> [REQUIRED ACTION]
From the line that includes "(424, 255) = (378, 227): red" down to the final line of the data below, copy every line exactly and leave the rest out.

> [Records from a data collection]
*** Begin section ***
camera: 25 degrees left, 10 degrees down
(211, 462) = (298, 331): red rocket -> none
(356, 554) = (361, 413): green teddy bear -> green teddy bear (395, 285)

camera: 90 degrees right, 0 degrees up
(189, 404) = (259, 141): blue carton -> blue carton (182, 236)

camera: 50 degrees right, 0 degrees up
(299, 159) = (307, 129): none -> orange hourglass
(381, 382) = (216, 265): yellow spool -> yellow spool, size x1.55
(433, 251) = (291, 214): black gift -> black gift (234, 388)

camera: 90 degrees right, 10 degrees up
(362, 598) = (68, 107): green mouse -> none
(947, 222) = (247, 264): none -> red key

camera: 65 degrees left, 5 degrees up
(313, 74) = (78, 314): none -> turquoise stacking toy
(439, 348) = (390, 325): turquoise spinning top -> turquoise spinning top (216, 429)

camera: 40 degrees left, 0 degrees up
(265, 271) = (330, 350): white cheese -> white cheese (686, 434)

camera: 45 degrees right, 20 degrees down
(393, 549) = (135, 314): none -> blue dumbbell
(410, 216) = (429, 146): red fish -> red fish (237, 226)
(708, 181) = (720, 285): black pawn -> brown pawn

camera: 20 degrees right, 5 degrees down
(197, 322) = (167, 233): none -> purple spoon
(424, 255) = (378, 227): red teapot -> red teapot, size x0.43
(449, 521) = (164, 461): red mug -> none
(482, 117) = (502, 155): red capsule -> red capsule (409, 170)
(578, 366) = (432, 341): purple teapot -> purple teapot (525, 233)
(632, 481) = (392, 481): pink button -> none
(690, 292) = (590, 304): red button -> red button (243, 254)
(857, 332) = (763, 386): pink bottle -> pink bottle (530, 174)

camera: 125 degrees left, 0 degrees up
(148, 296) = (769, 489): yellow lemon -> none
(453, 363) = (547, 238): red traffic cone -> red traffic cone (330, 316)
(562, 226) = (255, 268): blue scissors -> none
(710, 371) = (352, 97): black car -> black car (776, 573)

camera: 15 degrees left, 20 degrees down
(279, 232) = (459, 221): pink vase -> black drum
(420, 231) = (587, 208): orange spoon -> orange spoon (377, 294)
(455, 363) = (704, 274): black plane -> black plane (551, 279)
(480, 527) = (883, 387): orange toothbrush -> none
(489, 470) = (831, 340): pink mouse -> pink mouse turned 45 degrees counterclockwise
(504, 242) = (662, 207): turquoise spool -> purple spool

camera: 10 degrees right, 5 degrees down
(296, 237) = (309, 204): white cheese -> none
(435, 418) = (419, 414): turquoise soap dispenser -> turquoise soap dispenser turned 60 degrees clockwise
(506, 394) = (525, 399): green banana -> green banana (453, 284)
*** End section ***
> [ANSWER BELOW]
(424, 255) = (378, 227): red teapot -> red teapot, size x0.43
(449, 521) = (164, 461): red mug -> none
(482, 117) = (502, 155): red capsule -> red capsule (409, 170)
(578, 366) = (432, 341): purple teapot -> purple teapot (525, 233)
(632, 481) = (392, 481): pink button -> none
(690, 292) = (590, 304): red button -> red button (243, 254)
(857, 332) = (763, 386): pink bottle -> pink bottle (530, 174)

camera: 125 degrees left, 0 degrees up
(148, 296) = (769, 489): yellow lemon -> none
(453, 363) = (547, 238): red traffic cone -> red traffic cone (330, 316)
(562, 226) = (255, 268): blue scissors -> none
(710, 371) = (352, 97): black car -> black car (776, 573)

camera: 15 degrees left, 20 degrees down
(279, 232) = (459, 221): pink vase -> black drum
(420, 231) = (587, 208): orange spoon -> orange spoon (377, 294)
(455, 363) = (704, 274): black plane -> black plane (551, 279)
(480, 527) = (883, 387): orange toothbrush -> none
(489, 470) = (831, 340): pink mouse -> pink mouse turned 45 degrees counterclockwise
(504, 242) = (662, 207): turquoise spool -> purple spool

camera: 10 degrees right, 5 degrees down
(296, 237) = (309, 204): white cheese -> none
(435, 418) = (419, 414): turquoise soap dispenser -> turquoise soap dispenser turned 60 degrees clockwise
(506, 394) = (525, 399): green banana -> green banana (453, 284)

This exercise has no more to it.